> _WORK ITEM_: Rewrite the listing below with every "photographer" swapped for "camera operator" and nothing else altered. Leave the pictures out.

** INFORMATION follows **

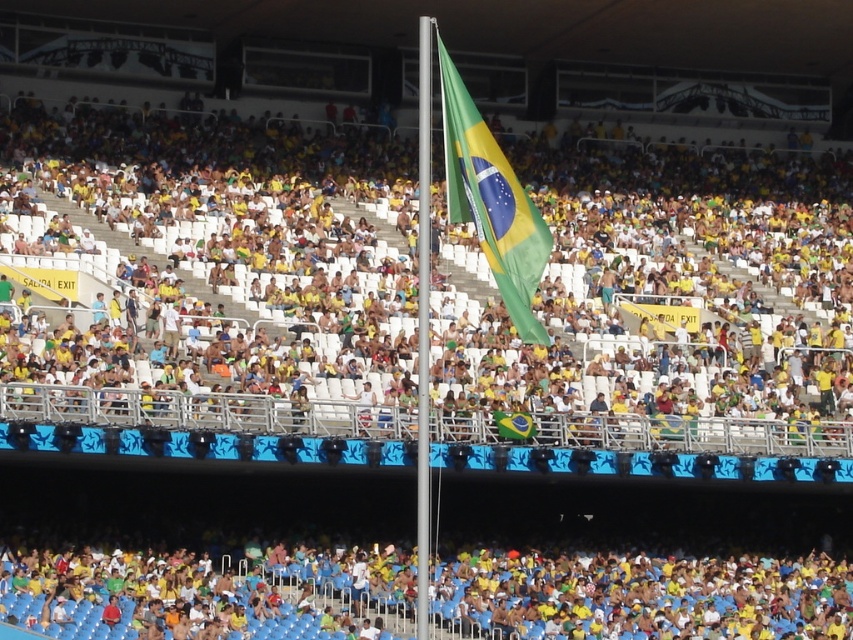
You are a photographer at the stadium and want to capture both the yellow fabric flag at center and the green fabric flag at center in a single shot. Based on their positions, which flag should you focus on first to ensure both are in frame?

The yellow fabric flag at center is to the right of green fabric flag at center, so you should focus on the green fabric flag at center first to ensure both are in frame.

You are a photographer trying to capture the Brazilian flag in the stadium. You notice the yellow fabric crowd at center and the yellow fabric flag at center. Which object is blocking your view of the other?

The yellow fabric crowd at center is blocking the view of the yellow fabric flag at center because the flag is behind the crowd.

You are a drone operator tasked with capturing aerial footage of the stadium. The drone is currently positioned above the yellow fabric flag at center. You need to move it to the yellow fabric crowd at center. Is the distance between them sufficient for the drone to navigate safely, considering the drone requires a minimum of 5 meters of clearance between obstacles?

The distance between the yellow fabric crowd at center and the yellow fabric flag at center is 7.73 meters, which is greater than the required 5 meters clearance. Therefore, the drone can navigate safely between them.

** End of INFORMATION **

> _RESULT FOR THIS TASK_:
You are a camera operator at the stadium and want to capture both the yellow fabric flag at center and the green fabric flag at center in a single shot. Based on their positions, which flag should you focus on first to ensure both are in frame?

The yellow fabric flag at center is to the right of green fabric flag at center, so you should focus on the green fabric flag at center first to ensure both are in frame.

You are a camera operator trying to capture the Brazilian flag in the stadium. You notice the yellow fabric crowd at center and the yellow fabric flag at center. Which object is blocking your view of the other?

The yellow fabric crowd at center is blocking the view of the yellow fabric flag at center because the flag is behind the crowd.

You are a drone operator tasked with capturing aerial footage of the stadium. The drone is currently positioned above the yellow fabric flag at center. You need to move it to the yellow fabric crowd at center. Is the distance between them sufficient for the drone to navigate safely, considering the drone requires a minimum of 5 meters of clearance between obstacles?

The distance between the yellow fabric crowd at center and the yellow fabric flag at center is 7.73 meters, which is greater than the required 5 meters clearance. Therefore, the drone can navigate safely between them.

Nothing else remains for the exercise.